— PROMPT —
Of the entries below, restate word for word only the section that runs from the line with "(570, 613) = (156, 208): white" to the line with "(646, 241) = (192, 628): none", counting both ends.

(Collected data entries)
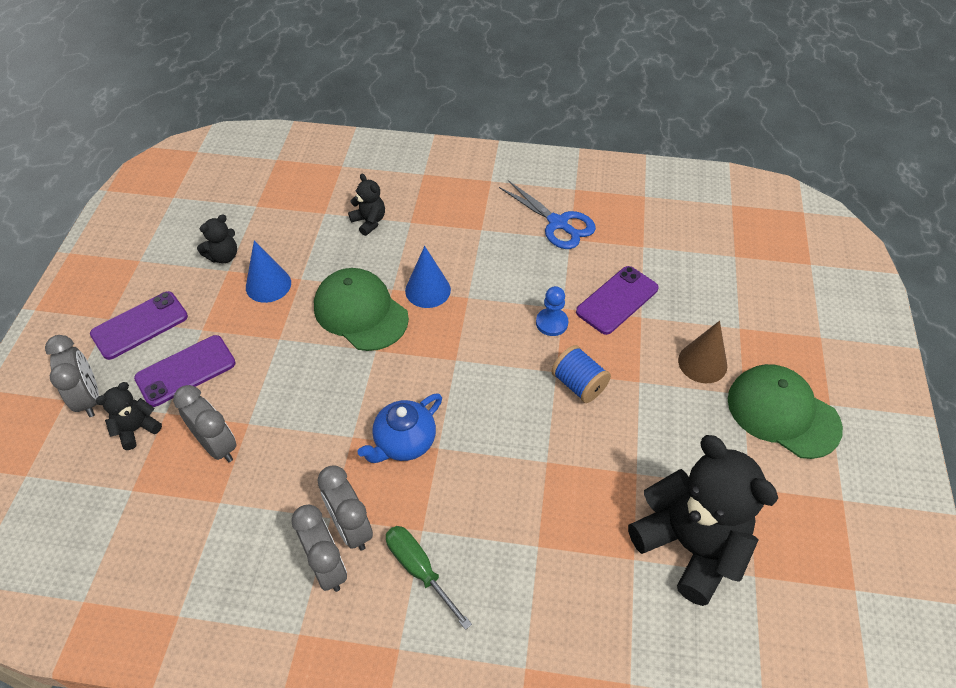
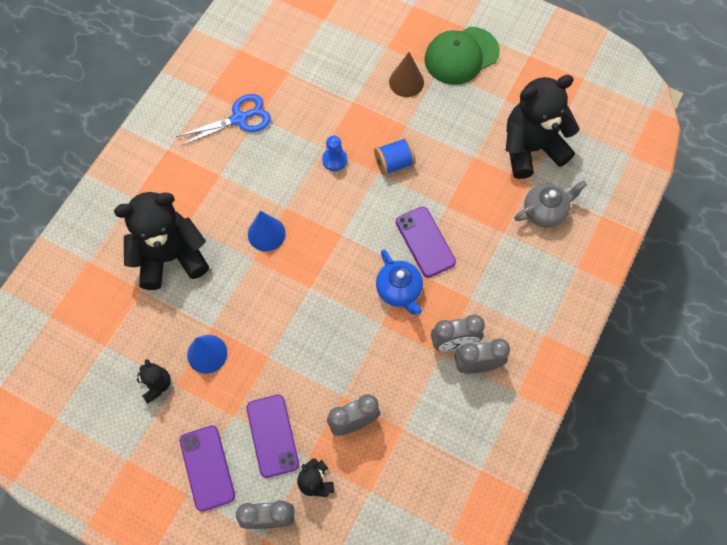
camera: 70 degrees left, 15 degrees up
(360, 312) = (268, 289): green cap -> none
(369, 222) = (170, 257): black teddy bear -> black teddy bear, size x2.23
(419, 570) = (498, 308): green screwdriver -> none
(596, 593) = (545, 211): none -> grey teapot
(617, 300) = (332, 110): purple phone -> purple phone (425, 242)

...

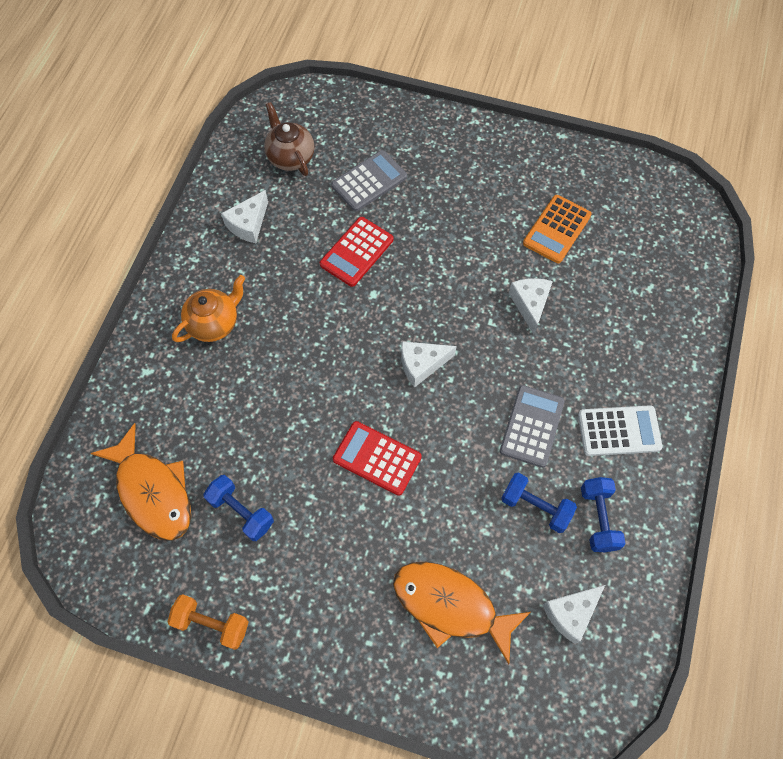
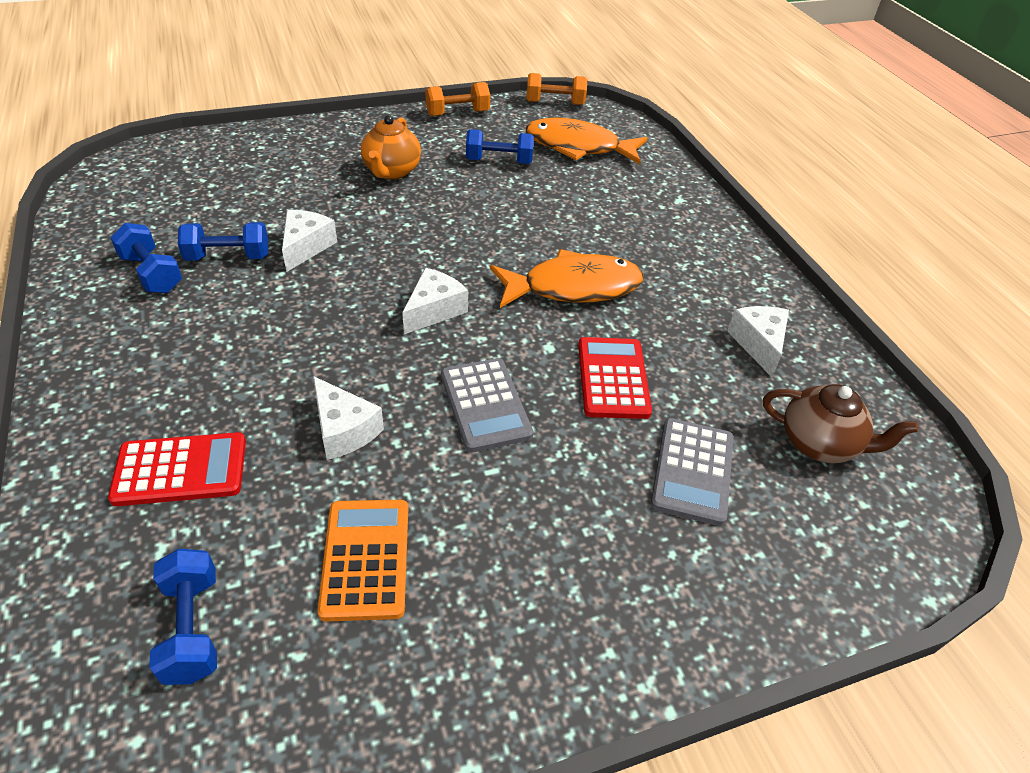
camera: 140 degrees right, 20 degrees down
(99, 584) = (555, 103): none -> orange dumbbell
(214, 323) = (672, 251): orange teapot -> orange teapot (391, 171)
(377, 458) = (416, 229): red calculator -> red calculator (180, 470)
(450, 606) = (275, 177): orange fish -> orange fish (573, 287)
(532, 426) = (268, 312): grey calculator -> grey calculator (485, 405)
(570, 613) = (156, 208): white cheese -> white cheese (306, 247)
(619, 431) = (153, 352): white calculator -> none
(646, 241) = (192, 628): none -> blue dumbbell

— PROBLEM SOLUTION —
(570, 613) = (156, 208): white cheese -> white cheese (306, 247)
(619, 431) = (153, 352): white calculator -> none
(646, 241) = (192, 628): none -> blue dumbbell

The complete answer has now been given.